Work to be completed: Which lines in the records below contain the word "none"? Copy each one out.

Segment Start: Records for this task

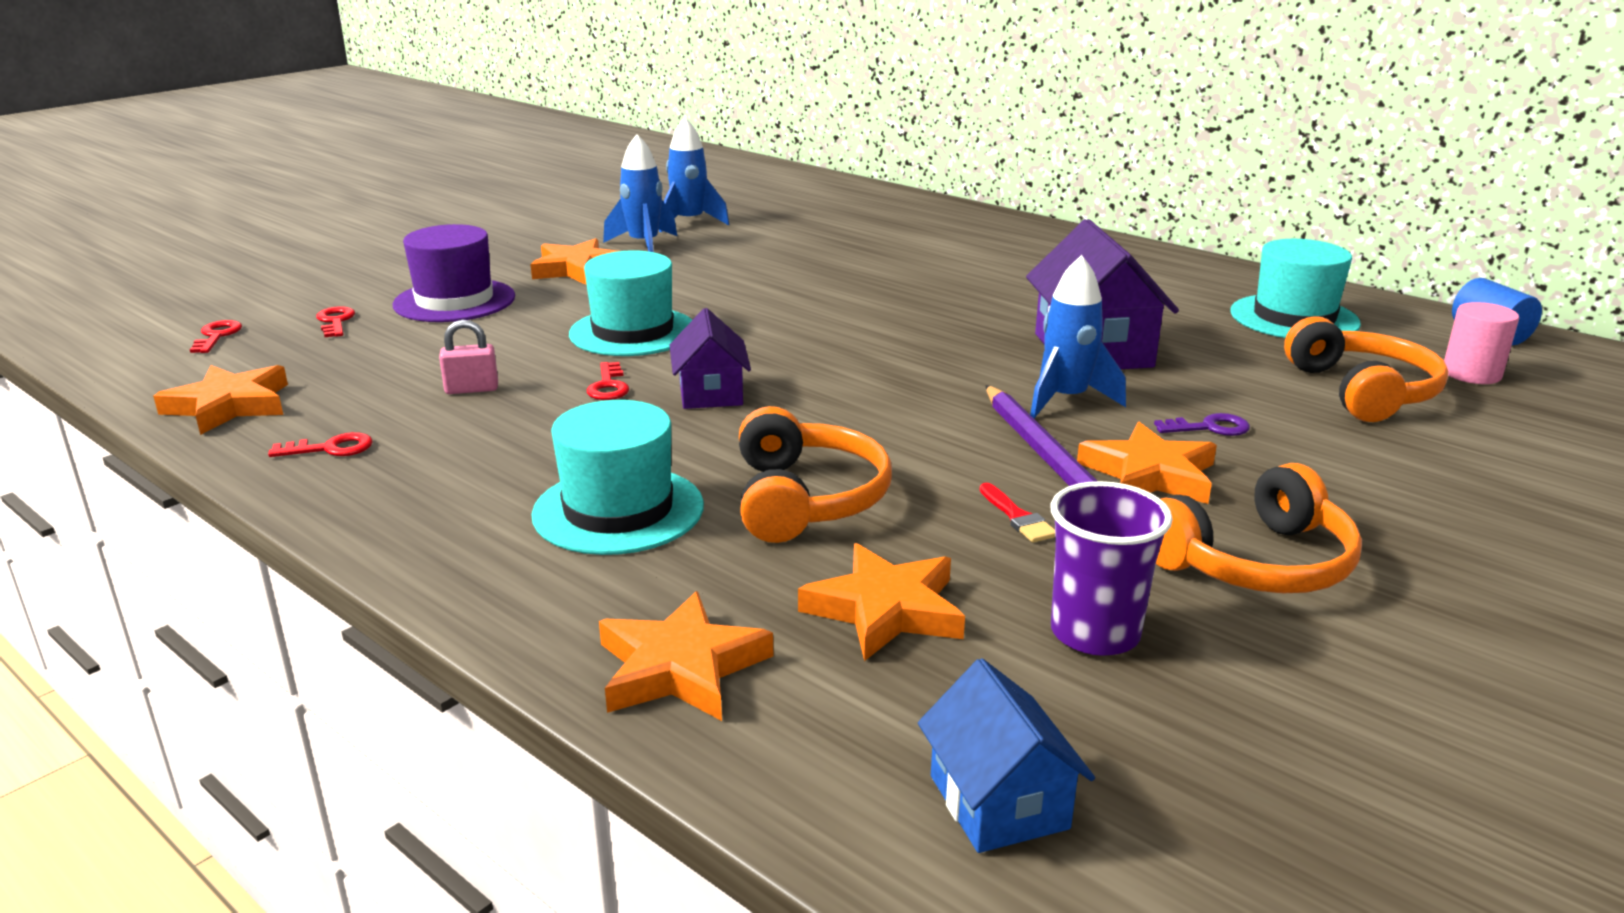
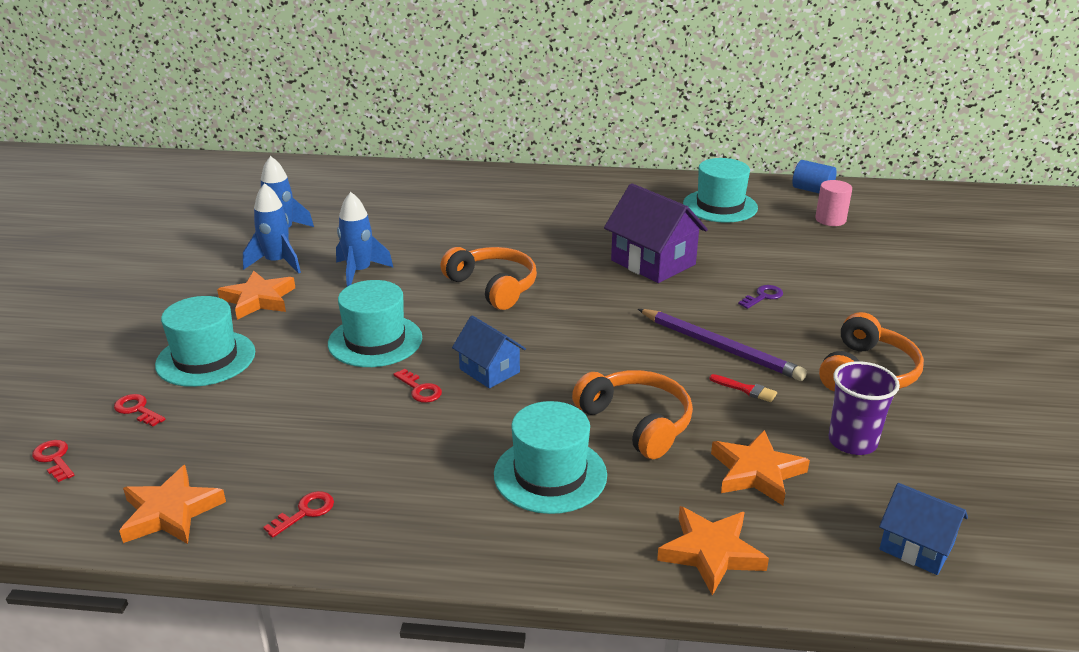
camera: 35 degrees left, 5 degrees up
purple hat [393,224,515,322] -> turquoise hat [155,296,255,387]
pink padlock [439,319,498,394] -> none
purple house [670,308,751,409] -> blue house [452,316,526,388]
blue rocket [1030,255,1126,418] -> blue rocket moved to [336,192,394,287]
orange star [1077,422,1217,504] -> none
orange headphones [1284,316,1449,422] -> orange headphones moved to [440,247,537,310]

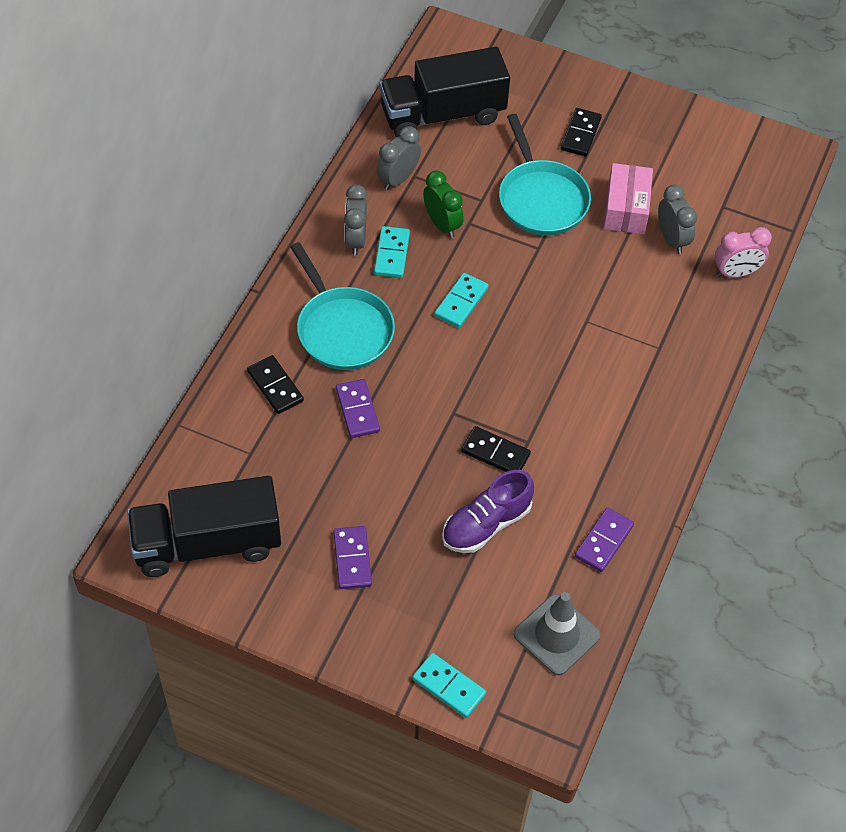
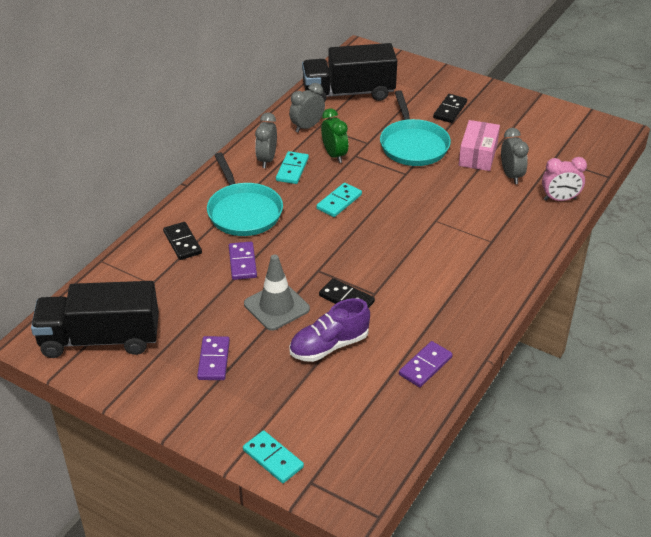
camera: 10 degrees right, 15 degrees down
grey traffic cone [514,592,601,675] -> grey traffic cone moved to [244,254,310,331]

Segment End: Records for this task

Output for this exercise:
pink padlock [439,319,498,394] -> none
orange star [1077,422,1217,504] -> none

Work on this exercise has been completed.